Task objective
Copy out verbatim the rows from the one holding "bastion [103, 942]" through the last row, both included.

Given entries
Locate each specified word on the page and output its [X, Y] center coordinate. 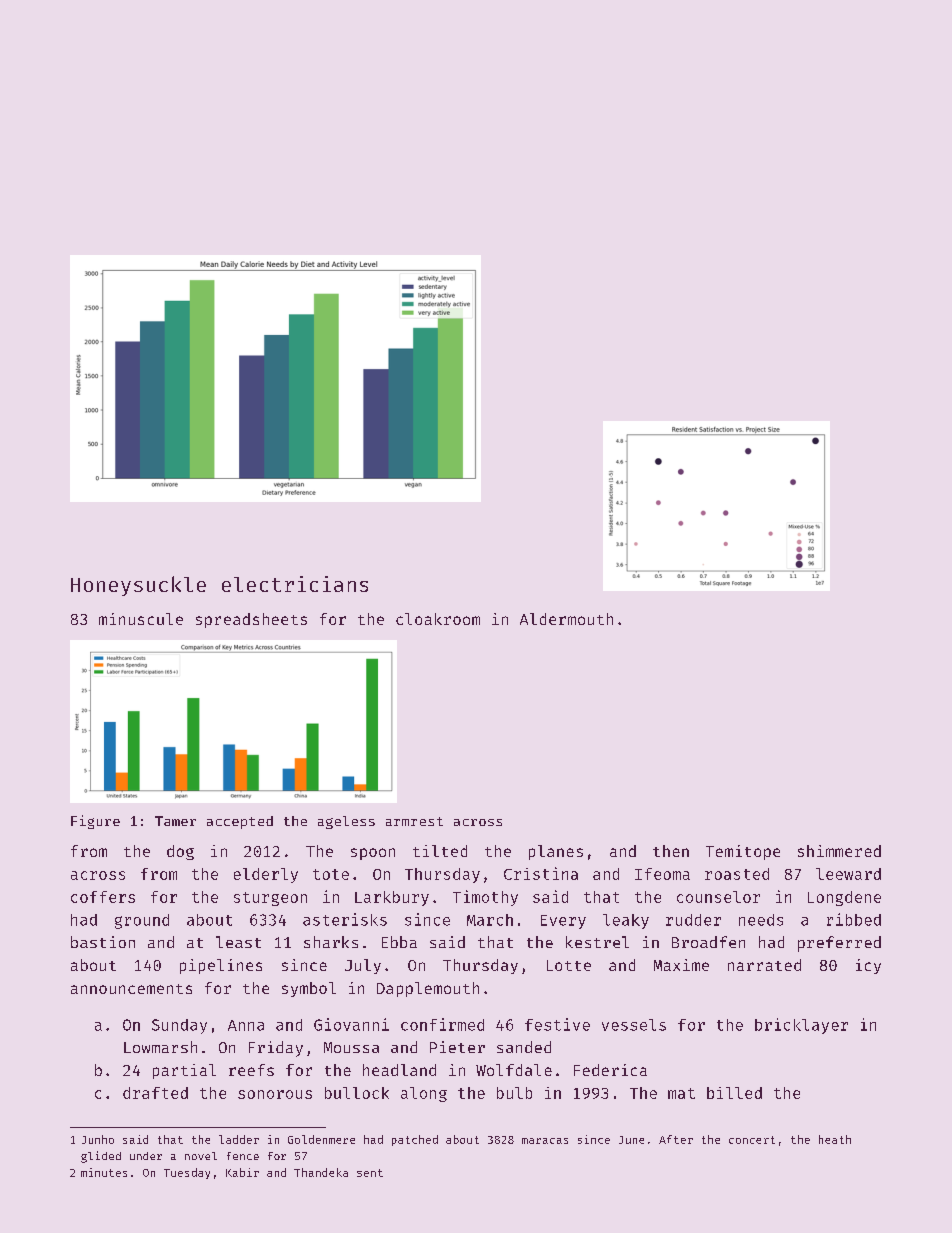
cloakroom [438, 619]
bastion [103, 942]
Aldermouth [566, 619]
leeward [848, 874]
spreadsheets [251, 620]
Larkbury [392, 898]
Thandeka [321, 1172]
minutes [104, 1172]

Task result
bastion [103, 942]
Aldermouth [566, 619]
leeward [848, 874]
spreadsheets [251, 620]
Larkbury [392, 898]
Thandeka [321, 1172]
minutes [104, 1172]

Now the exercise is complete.